[DATA TO PROCESS Boundary: Start]

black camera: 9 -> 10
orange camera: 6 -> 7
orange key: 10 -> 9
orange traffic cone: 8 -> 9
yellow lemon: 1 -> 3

[DATA TO PROCESS Boundary: End]
[DATA TO PROCESS Boundary: Start]

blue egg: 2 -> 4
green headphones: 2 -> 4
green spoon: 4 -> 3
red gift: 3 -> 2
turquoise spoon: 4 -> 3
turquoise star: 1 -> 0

[DATA TO PROCESS Boundary: End]
[DATA TO PROCESS Boundary: Start]

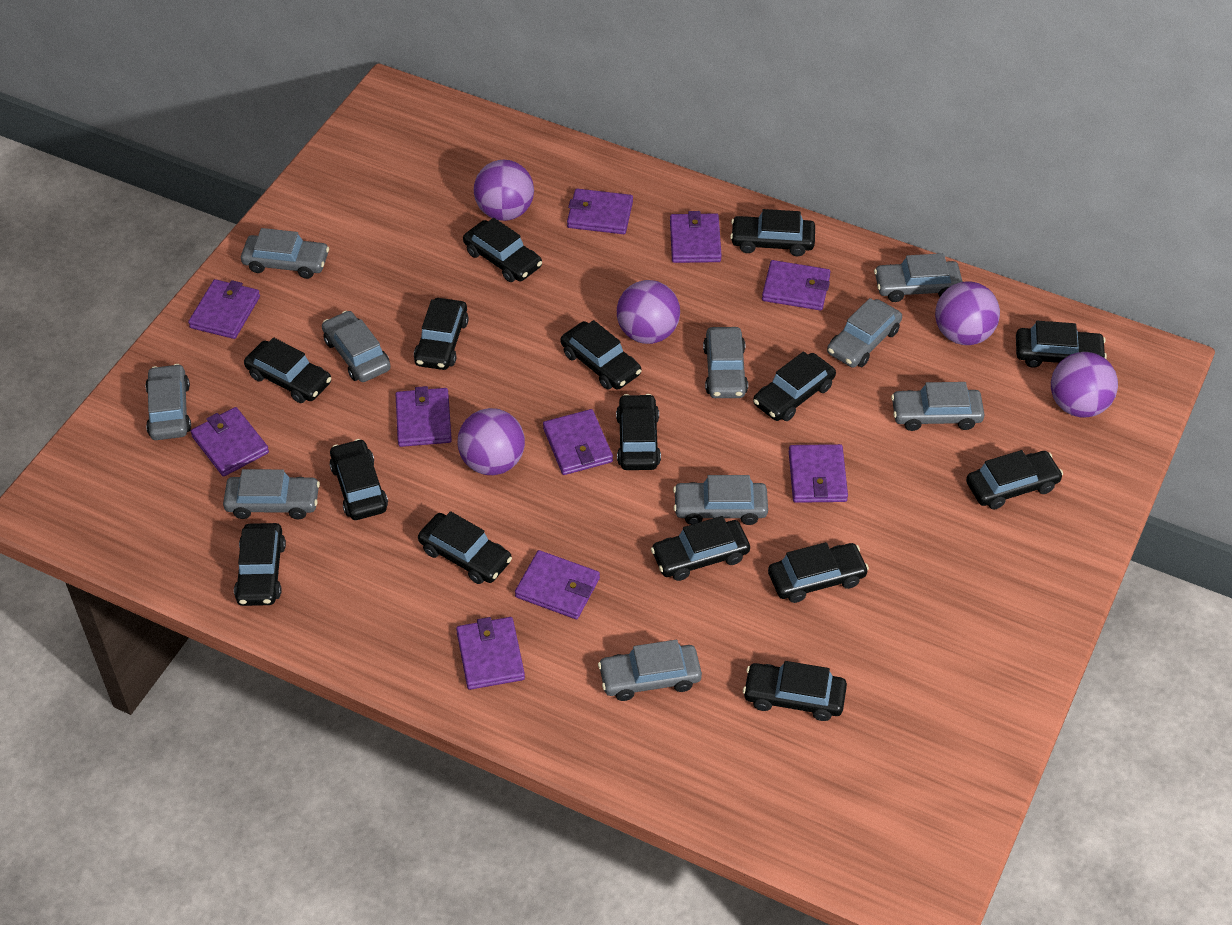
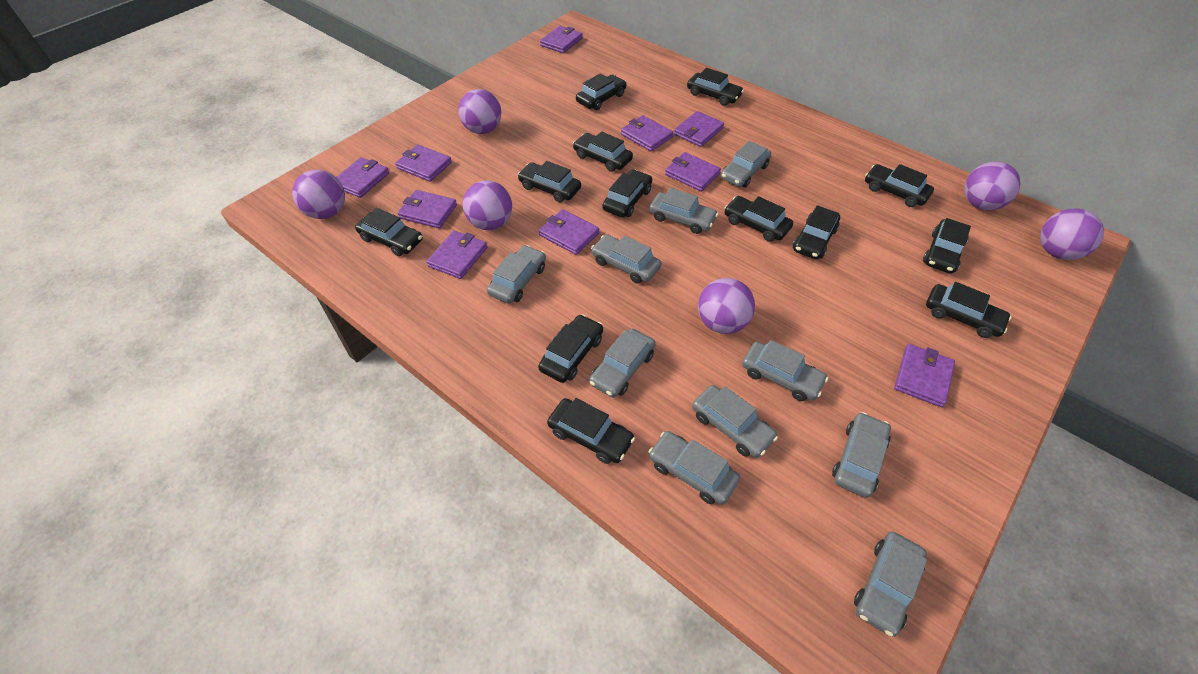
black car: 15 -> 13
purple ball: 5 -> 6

[DATA TO PROCESS Boundary: End]

• EXERCISE GOAL
Starting at the line above that contains "orange camera: 6 -> 7", repeat each line exactly up to and including the line that contains "yellow lemon: 1 -> 3", and stop there.

• TASK ANSWER
orange camera: 6 -> 7
orange key: 10 -> 9
orange traffic cone: 8 -> 9
yellow lemon: 1 -> 3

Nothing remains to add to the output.